▶ [Exercise material]
━━━━━━━━

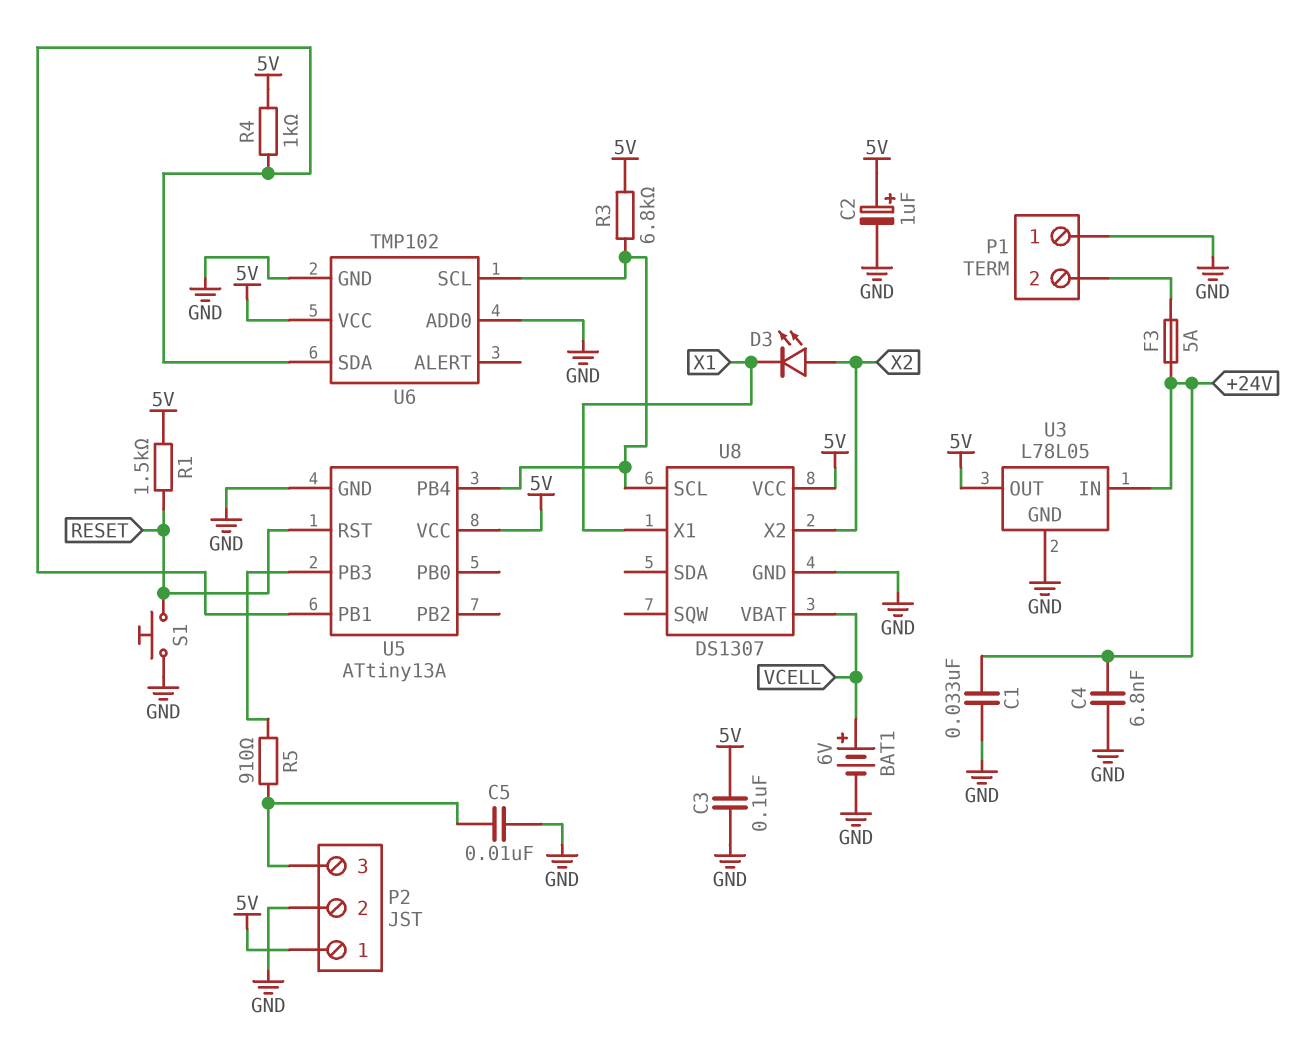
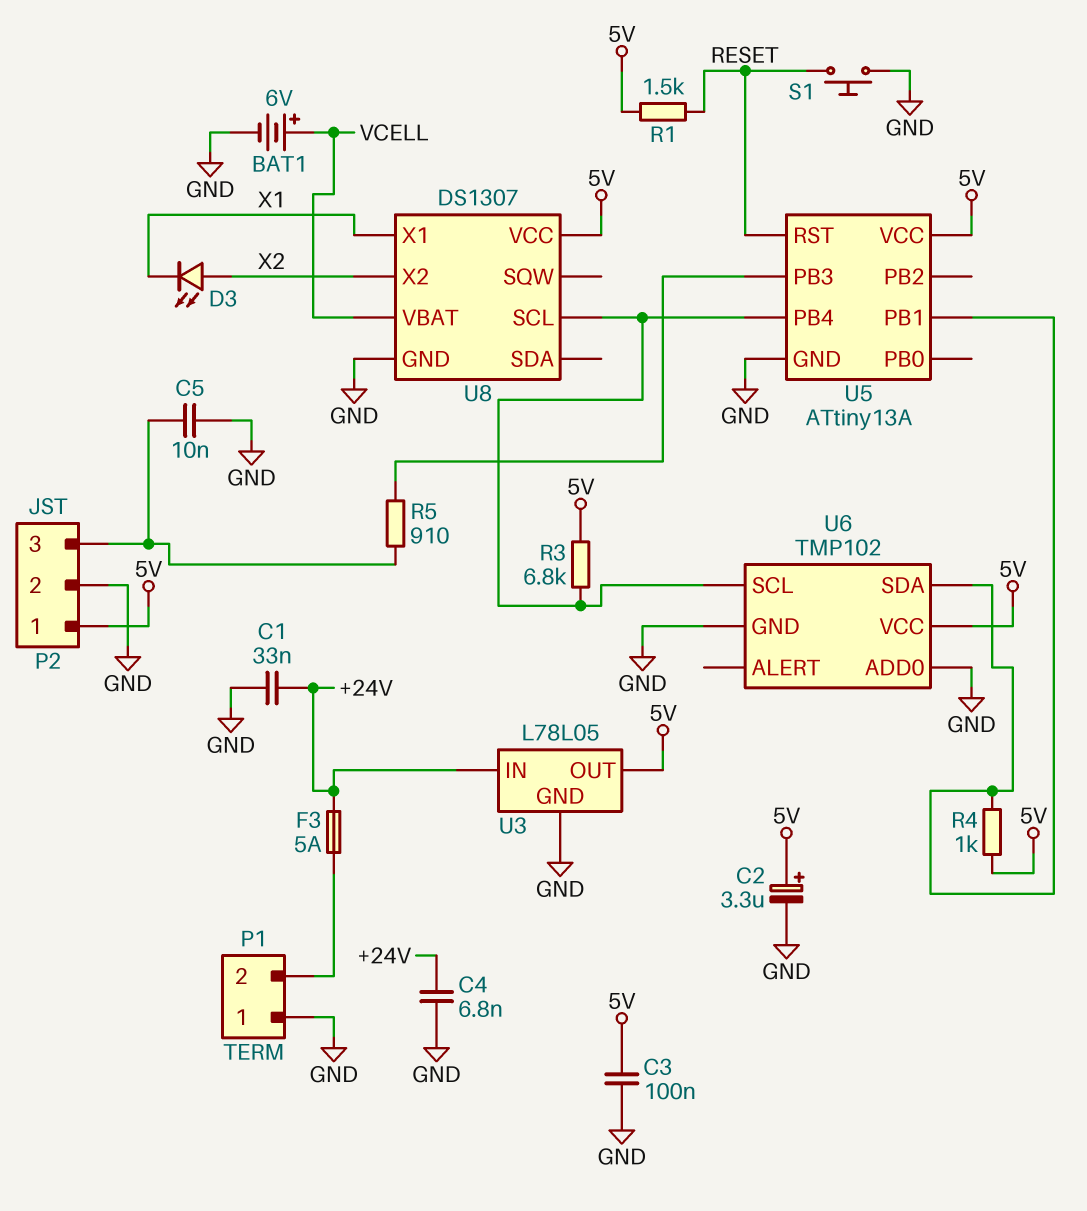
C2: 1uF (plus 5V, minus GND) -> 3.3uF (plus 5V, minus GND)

━━━━━━━━

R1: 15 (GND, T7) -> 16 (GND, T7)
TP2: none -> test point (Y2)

━━━━━━━━

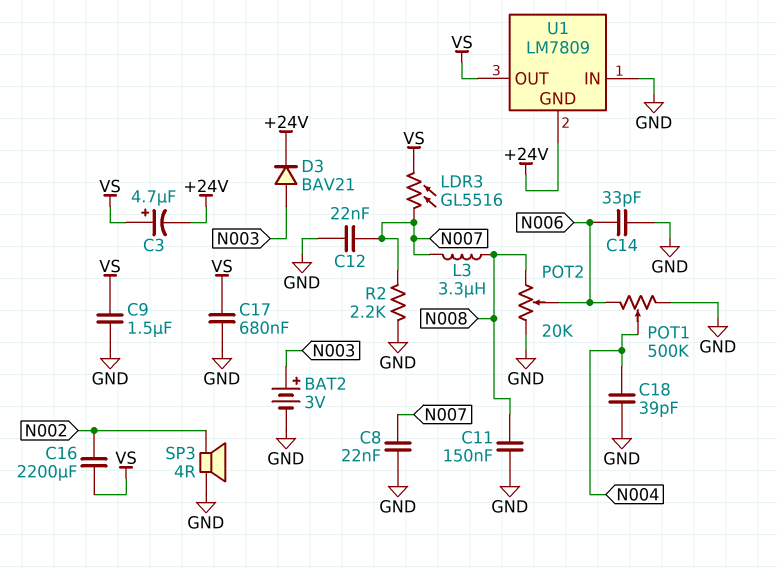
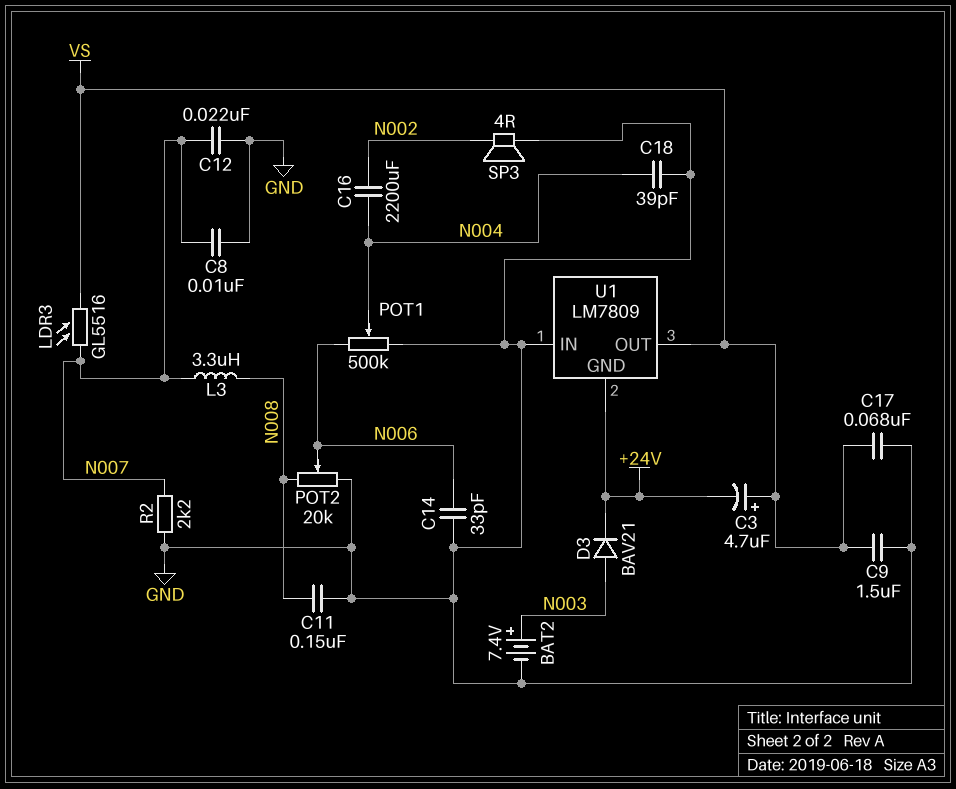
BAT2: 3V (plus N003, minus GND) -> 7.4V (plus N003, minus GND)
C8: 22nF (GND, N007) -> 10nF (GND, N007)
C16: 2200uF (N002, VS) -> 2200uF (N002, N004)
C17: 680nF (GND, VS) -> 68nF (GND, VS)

━━━━━━━━

▶ [Exercise aim]
Look above for the line holding "C16: 2200uF (N002, VS) -> 2200uF (N002, N004)" and the line holding "C17: 680nF (GND, VS) -> 68nF (GND, VS)". Retype both, and every line between them, word for word and nothing else.

▶ [Result for this exercise]
C16: 2200uF (N002, VS) -> 2200uF (N002, N004)
C17: 680nF (GND, VS) -> 68nF (GND, VS)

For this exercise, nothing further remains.